Work item:
What is needed is an exact copy of the records below, minus any pictures.

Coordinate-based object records
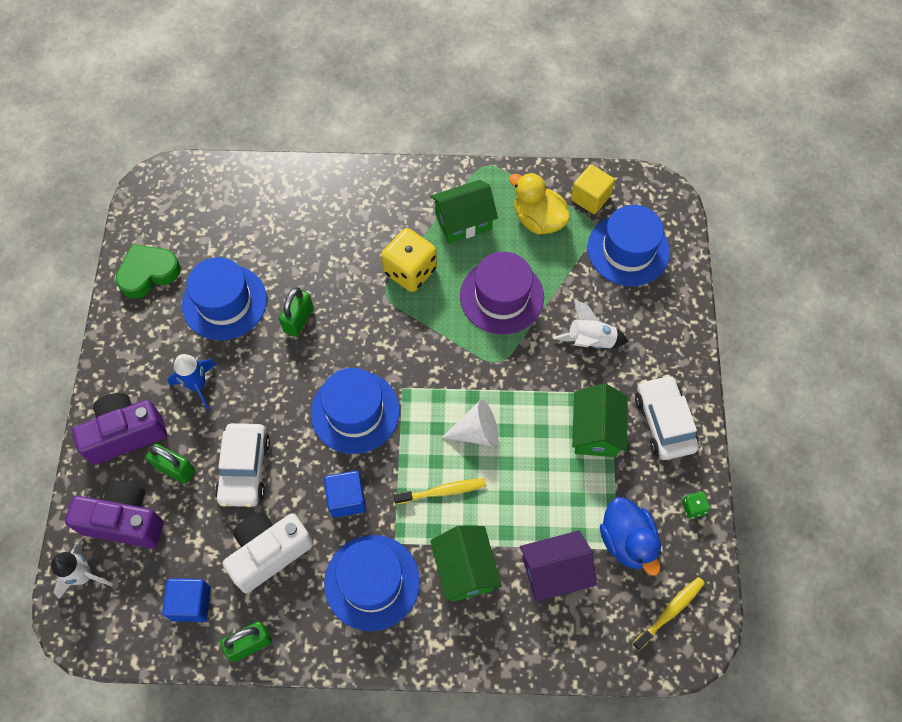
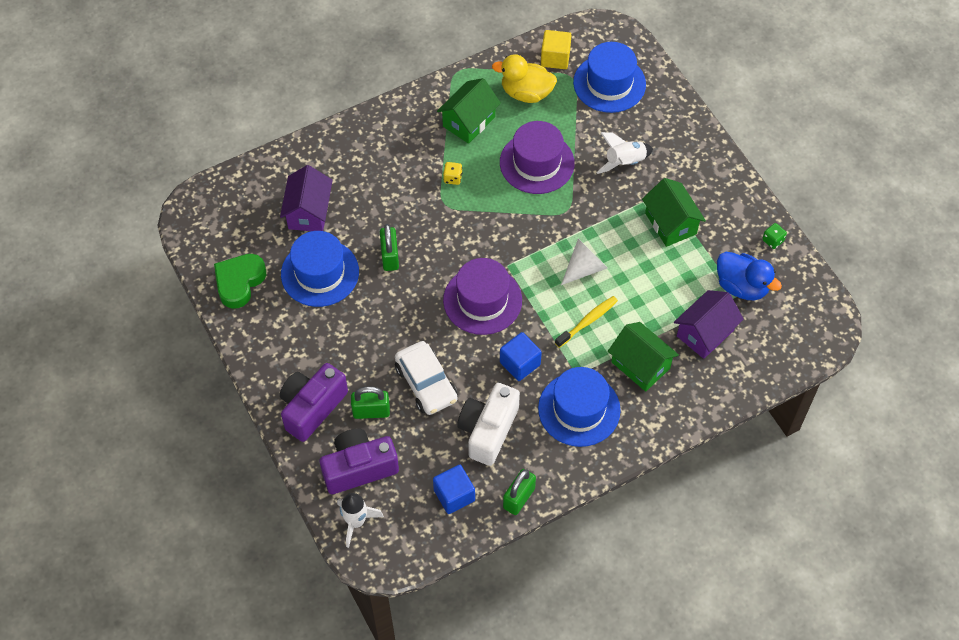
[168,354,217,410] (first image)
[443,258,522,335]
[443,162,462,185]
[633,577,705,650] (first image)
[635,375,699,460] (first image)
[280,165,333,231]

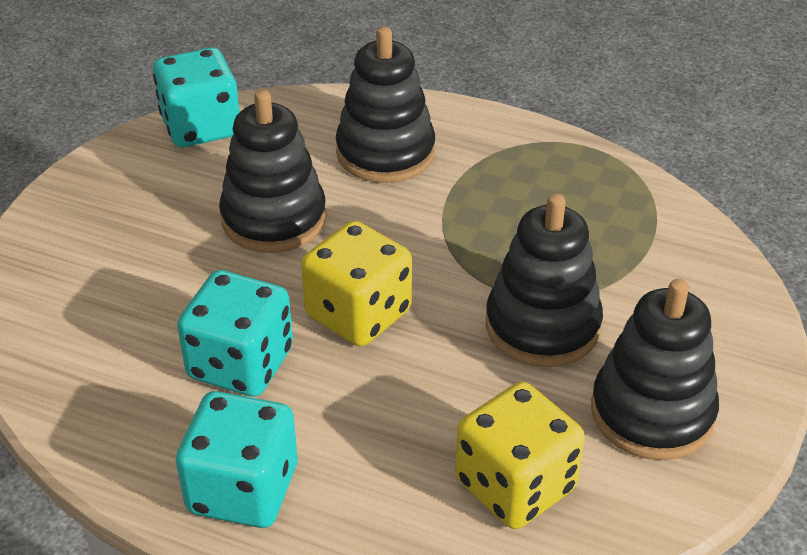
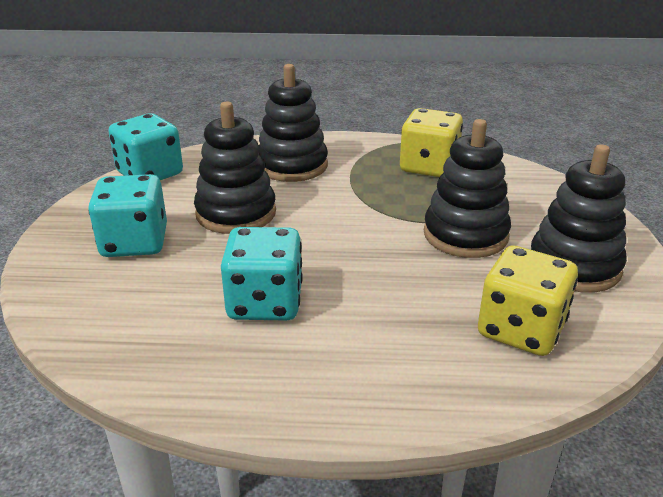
[88,174,167,257]
[400,108,463,177]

Answer to the problem:
[168,354,217,410] (first image)
[443,258,522,335]
[443,162,462,185]
[633,577,705,650] (first image)
[635,375,699,460] (first image)
[280,165,333,231]

[88,174,167,257]
[400,108,463,177]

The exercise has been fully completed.